Goal — Update the rows by writing each one again with "trapezoid" replaced by "parallelogram" wherever it occurs, keeping everything else the same.

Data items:
◆ ◆ ◆ ◆ ◆
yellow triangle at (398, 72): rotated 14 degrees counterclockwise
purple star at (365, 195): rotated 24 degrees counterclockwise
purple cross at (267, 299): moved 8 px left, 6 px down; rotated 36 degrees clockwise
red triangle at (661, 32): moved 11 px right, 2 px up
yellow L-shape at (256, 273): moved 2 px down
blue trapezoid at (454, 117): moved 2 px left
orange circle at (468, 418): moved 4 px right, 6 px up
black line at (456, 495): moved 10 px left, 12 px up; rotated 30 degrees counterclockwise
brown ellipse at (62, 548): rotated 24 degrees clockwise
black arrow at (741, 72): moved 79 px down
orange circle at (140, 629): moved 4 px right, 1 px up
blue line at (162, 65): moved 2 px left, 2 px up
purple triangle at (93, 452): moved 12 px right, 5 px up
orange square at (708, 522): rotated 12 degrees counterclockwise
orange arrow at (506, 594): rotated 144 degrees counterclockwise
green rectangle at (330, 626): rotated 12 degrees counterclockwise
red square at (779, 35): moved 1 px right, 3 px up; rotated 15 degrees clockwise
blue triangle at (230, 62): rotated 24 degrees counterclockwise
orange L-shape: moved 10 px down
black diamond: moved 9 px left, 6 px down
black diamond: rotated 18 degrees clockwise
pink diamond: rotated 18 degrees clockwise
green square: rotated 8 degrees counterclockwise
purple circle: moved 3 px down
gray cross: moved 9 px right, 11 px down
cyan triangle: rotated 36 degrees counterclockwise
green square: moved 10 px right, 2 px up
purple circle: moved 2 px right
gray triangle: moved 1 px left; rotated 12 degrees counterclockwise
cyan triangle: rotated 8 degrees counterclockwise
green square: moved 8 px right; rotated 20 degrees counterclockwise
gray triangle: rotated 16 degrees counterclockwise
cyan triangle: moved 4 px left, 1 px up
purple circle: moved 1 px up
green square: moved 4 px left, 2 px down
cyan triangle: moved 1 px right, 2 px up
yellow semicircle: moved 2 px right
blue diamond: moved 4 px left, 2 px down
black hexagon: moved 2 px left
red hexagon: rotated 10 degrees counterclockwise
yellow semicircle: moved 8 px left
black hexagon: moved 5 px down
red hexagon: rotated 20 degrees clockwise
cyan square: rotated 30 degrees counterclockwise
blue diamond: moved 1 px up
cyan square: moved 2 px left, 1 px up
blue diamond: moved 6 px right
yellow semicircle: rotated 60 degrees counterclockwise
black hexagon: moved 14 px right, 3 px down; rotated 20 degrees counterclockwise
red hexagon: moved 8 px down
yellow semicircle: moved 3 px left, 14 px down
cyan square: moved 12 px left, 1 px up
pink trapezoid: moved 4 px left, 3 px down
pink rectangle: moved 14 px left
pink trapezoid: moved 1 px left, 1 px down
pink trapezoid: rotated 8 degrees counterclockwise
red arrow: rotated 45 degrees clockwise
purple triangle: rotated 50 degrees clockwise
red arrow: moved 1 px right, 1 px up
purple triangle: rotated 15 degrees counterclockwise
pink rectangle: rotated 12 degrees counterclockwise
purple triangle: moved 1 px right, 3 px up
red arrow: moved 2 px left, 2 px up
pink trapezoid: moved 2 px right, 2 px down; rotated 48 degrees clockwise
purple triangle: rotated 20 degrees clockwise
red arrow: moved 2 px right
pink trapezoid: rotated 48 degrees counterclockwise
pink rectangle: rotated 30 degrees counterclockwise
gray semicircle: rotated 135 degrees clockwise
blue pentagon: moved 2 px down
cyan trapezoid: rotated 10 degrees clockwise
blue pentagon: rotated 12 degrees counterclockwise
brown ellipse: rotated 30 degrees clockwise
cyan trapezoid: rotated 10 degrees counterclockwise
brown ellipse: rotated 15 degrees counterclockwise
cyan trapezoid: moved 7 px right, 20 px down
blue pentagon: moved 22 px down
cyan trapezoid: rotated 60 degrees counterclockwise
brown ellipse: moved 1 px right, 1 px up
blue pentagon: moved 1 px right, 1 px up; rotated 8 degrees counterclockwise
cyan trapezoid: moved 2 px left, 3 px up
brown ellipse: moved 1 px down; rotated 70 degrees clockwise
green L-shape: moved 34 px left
◆ ◆ ◆ ◆ ◆
Task solution —
yellow triangle at (398, 72): rotated 14 degrees counterclockwise
purple star at (365, 195): rotated 24 degrees counterclockwise
purple cross at (267, 299): moved 8 px left, 6 px down; rotated 36 degrees clockwise
red triangle at (661, 32): moved 11 px right, 2 px up
yellow L-shape at (256, 273): moved 2 px down
blue parallelogram at (454, 117): moved 2 px left
orange circle at (468, 418): moved 4 px right, 6 px up
black line at (456, 495): moved 10 px left, 12 px up; rotated 30 degrees counterclockwise
brown ellipse at (62, 548): rotated 24 degrees clockwise
black arrow at (741, 72): moved 79 px down
orange circle at (140, 629): moved 4 px right, 1 px up
blue line at (162, 65): moved 2 px left, 2 px up
purple triangle at (93, 452): moved 12 px right, 5 px up
orange square at (708, 522): rotated 12 degrees counterclockwise
orange arrow at (506, 594): rotated 144 degrees counterclockwise
green rectangle at (330, 626): rotated 12 degrees counterclockwise
red square at (779, 35): moved 1 px right, 3 px up; rotated 15 degrees clockwise
blue triangle at (230, 62): rotated 24 degrees counterclockwise
orange L-shape: moved 10 px down
black diamond: moved 9 px left, 6 px down
black diamond: rotated 18 degrees clockwise
pink diamond: rotated 18 degrees clockwise
green square: rotated 8 degrees counterclockwise
purple circle: moved 3 px down
gray cross: moved 9 px right, 11 px down
cyan triangle: rotated 36 degrees counterclockwise
green square: moved 10 px right, 2 px up
purple circle: moved 2 px right
gray triangle: moved 1 px left; rotated 12 degrees counterclockwise
cyan triangle: rotated 8 degrees counterclockwise
green square: moved 8 px right; rotated 20 degrees counterclockwise
gray triangle: rotated 16 degrees counterclockwise
cyan triangle: moved 4 px left, 1 px up
purple circle: moved 1 px up
green square: moved 4 px left, 2 px down
cyan triangle: moved 1 px right, 2 px up
yellow semicircle: moved 2 px right
blue diamond: moved 4 px left, 2 px down
black hexagon: moved 2 px left
red hexagon: rotated 10 degrees counterclockwise
yellow semicircle: moved 8 px left
black hexagon: moved 5 px down
red hexagon: rotated 20 degrees clockwise
cyan square: rotated 30 degrees counterclockwise
blue diamond: moved 1 px up
cyan square: moved 2 px left, 1 px up
blue diamond: moved 6 px right
yellow semicircle: rotated 60 degrees counterclockwise
black hexagon: moved 14 px right, 3 px down; rotated 20 degrees counterclockwise
red hexagon: moved 8 px down
yellow semicircle: moved 3 px left, 14 px down
cyan square: moved 12 px left, 1 px up
pink parallelogram: moved 4 px left, 3 px down
pink rectangle: moved 14 px left
pink parallelogram: moved 1 px left, 1 px down
pink parallelogram: rotated 8 degrees counterclockwise
red arrow: rotated 45 degrees clockwise
purple triangle: rotated 50 degrees clockwise
red arrow: moved 1 px right, 1 px up
purple triangle: rotated 15 degrees counterclockwise
pink rectangle: rotated 12 degrees counterclockwise
purple triangle: moved 1 px right, 3 px up
red arrow: moved 2 px left, 2 px up
pink parallelogram: moved 2 px right, 2 px down; rotated 48 degrees clockwise
purple triangle: rotated 20 degrees clockwise
red arrow: moved 2 px right
pink parallelogram: rotated 48 degrees counterclockwise
pink rectangle: rotated 30 degrees counterclockwise
gray semicircle: rotated 135 degrees clockwise
blue pentagon: moved 2 px down
cyan parallelogram: rotated 10 degrees clockwise
blue pentagon: rotated 12 degrees counterclockwise
brown ellipse: rotated 30 degrees clockwise
cyan parallelogram: rotated 10 degrees counterclockwise
brown ellipse: rotated 15 degrees counterclockwise
cyan parallelogram: moved 7 px right, 20 px down
blue pentagon: moved 22 px down
cyan parallelogram: rotated 60 degrees counterclockwise
brown ellipse: moved 1 px right, 1 px up
blue pentagon: moved 1 px right, 1 px up; rotated 8 degrees counterclockwise
cyan parallelogram: moved 2 px left, 3 px up
brown ellipse: moved 1 px down; rotated 70 degrees clockwise
green L-shape: moved 34 px left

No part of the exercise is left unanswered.